**EXERCISE AIM**: Would you copy all lines in the data that contain the word "resized"?
────────
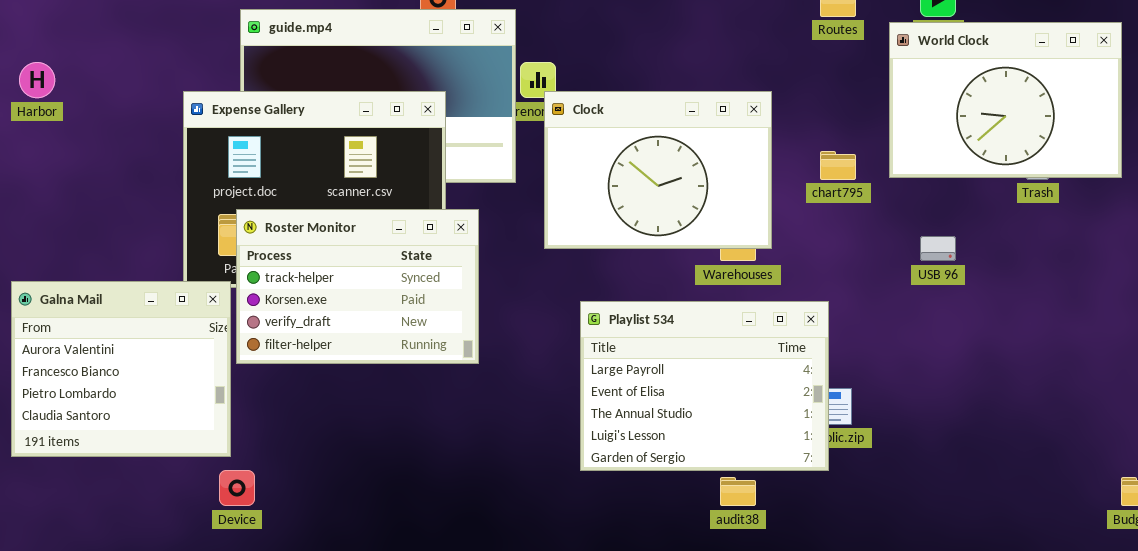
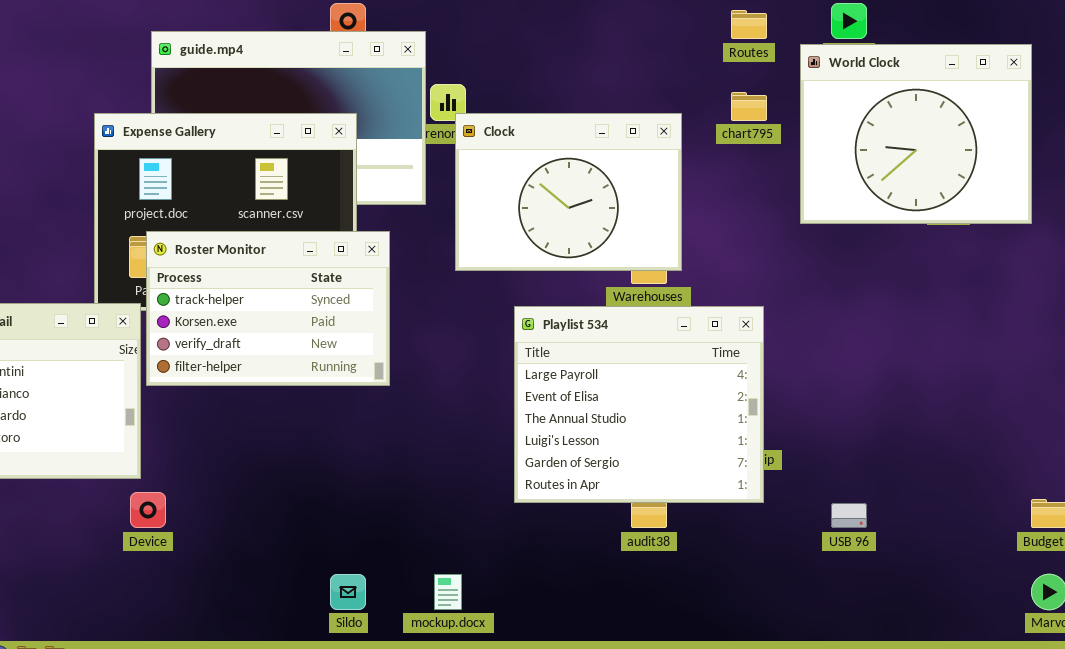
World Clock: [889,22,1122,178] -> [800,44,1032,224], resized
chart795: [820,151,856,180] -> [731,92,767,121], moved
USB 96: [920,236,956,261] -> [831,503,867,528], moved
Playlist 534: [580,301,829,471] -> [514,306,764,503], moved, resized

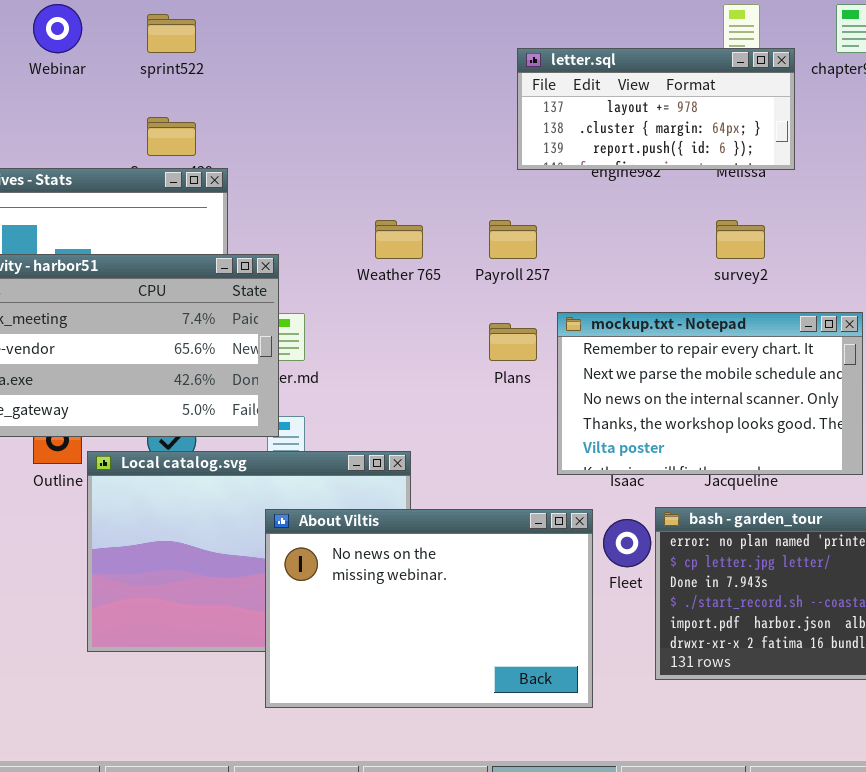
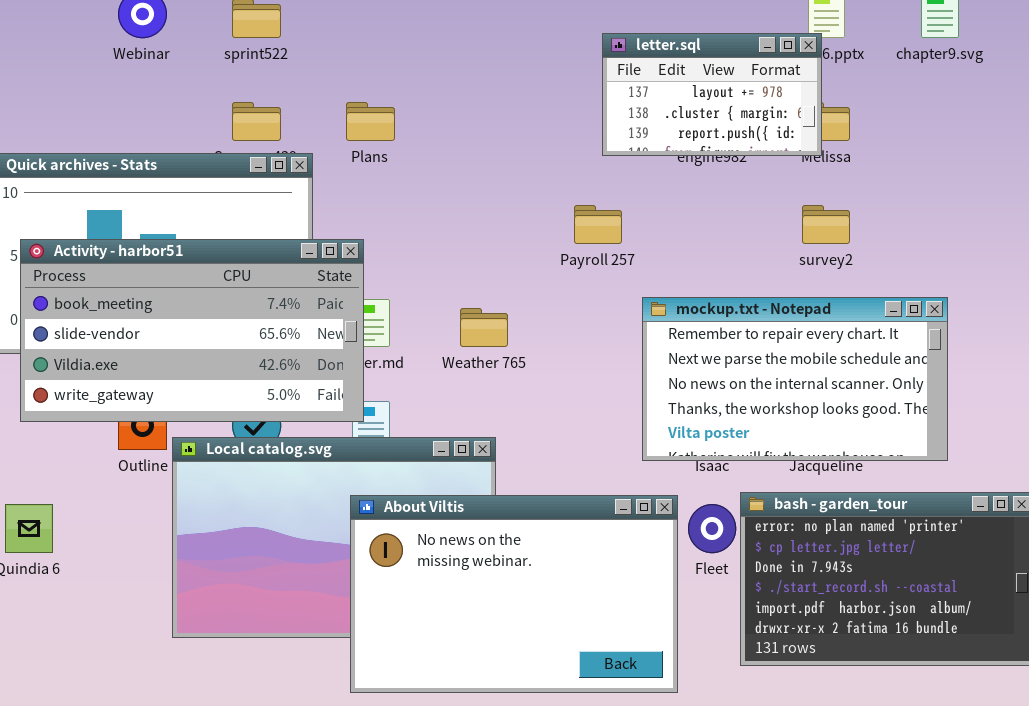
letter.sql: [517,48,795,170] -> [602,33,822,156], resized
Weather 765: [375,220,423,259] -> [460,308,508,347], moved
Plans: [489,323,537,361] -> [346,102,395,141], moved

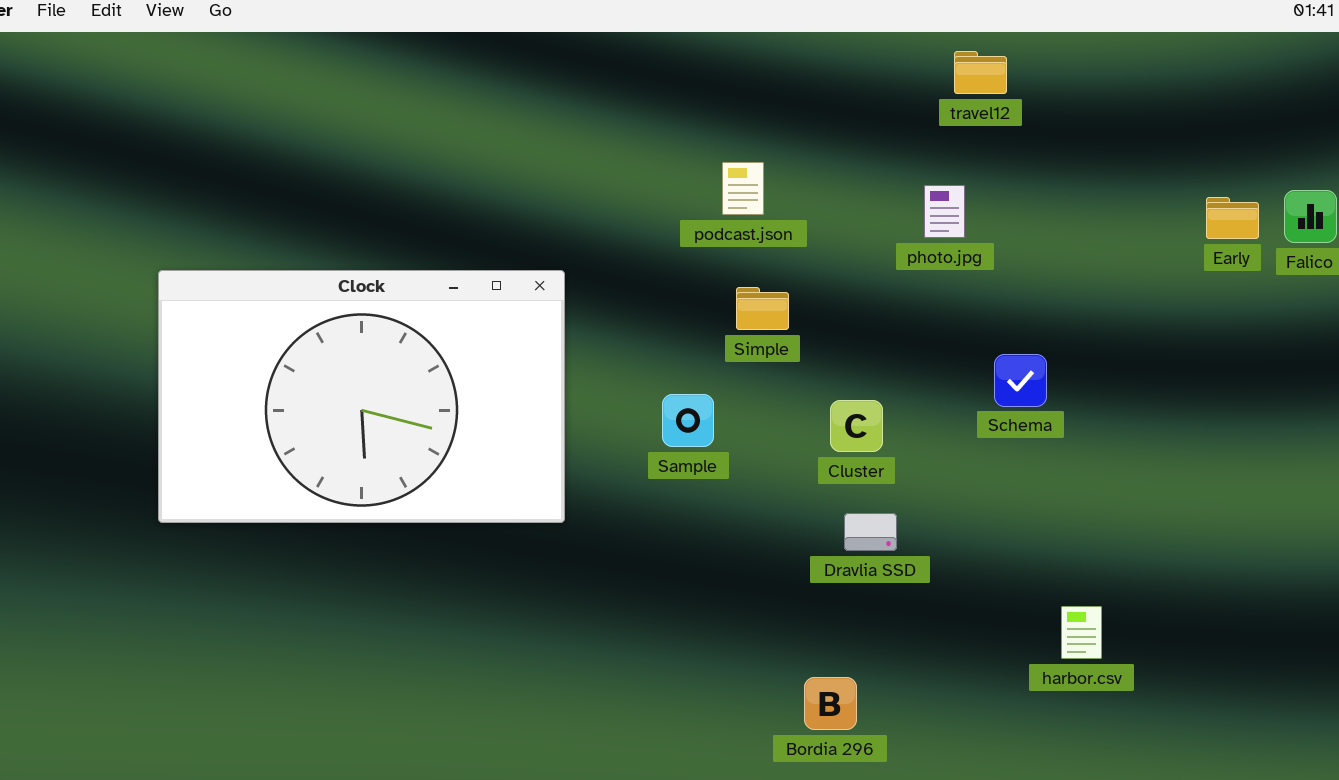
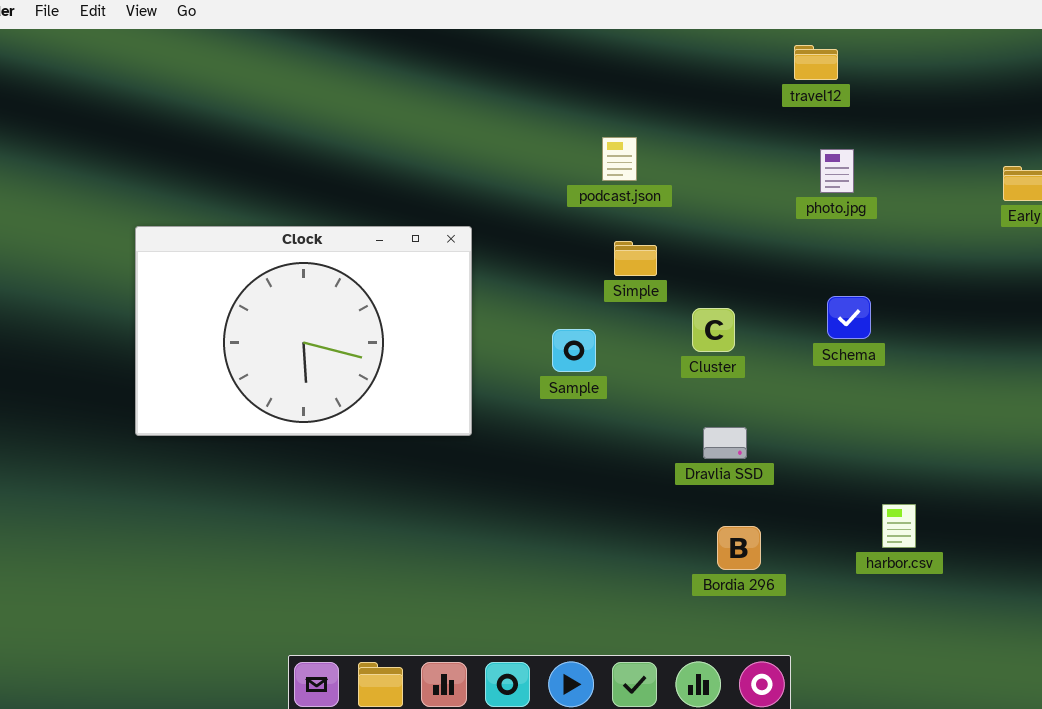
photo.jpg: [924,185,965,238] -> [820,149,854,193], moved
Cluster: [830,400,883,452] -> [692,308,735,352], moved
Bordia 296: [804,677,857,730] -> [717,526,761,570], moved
────────
**EXERCISE RESPONSE**:
World Clock: [889,22,1122,178] -> [800,44,1032,224], resized
Playlist 534: [580,301,829,471] -> [514,306,764,503], moved, resized
letter.sql: [517,48,795,170] -> [602,33,822,156], resized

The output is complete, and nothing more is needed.